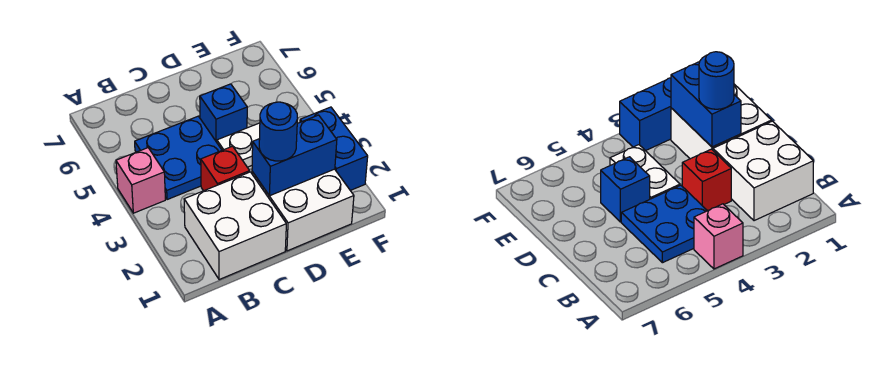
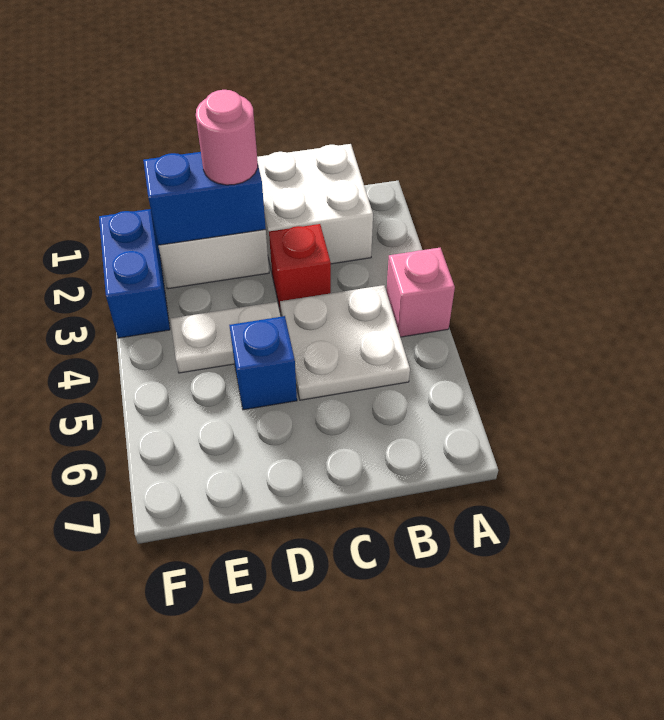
blue plate B4:C5 level 1 -> white plate B4:C5 level 1
blue round brick D2 level 3 -> pink round brick D2 level 3

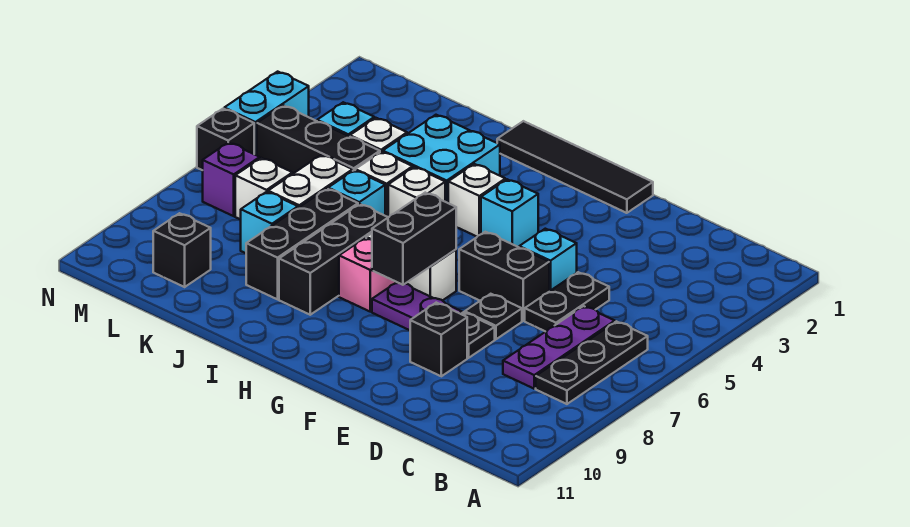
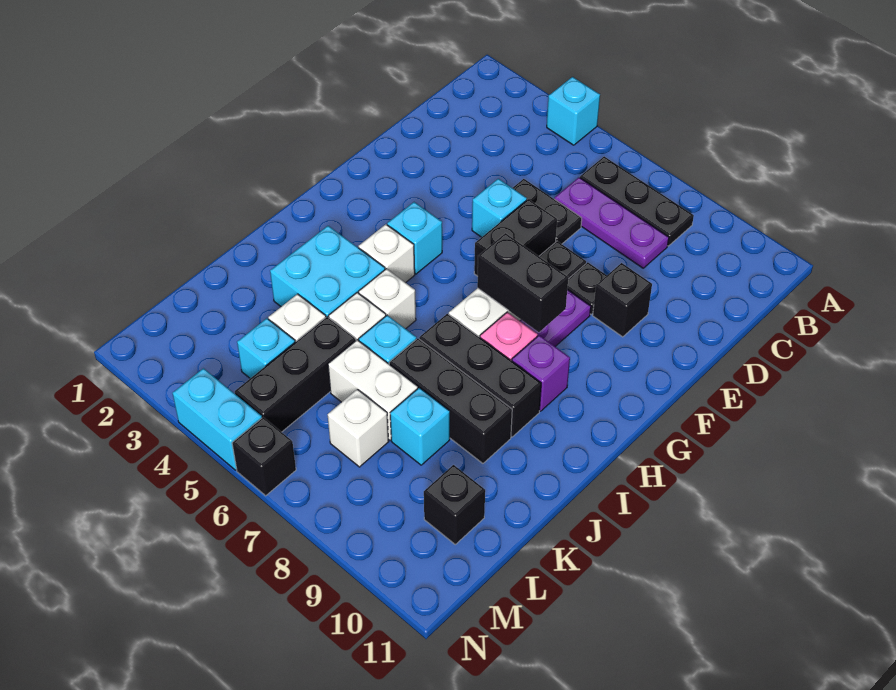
none -> cyan brick A4 level 1
black tile F1:I1 level 1 -> none
purple brick M7 level 1 -> purple brick H9 level 1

§

Problem to solve: Copy out each line of the listing where the string "none" appears.

Answer to this exercise:
none -> cyan brick A4 level 1
black tile F1:I1 level 1 -> none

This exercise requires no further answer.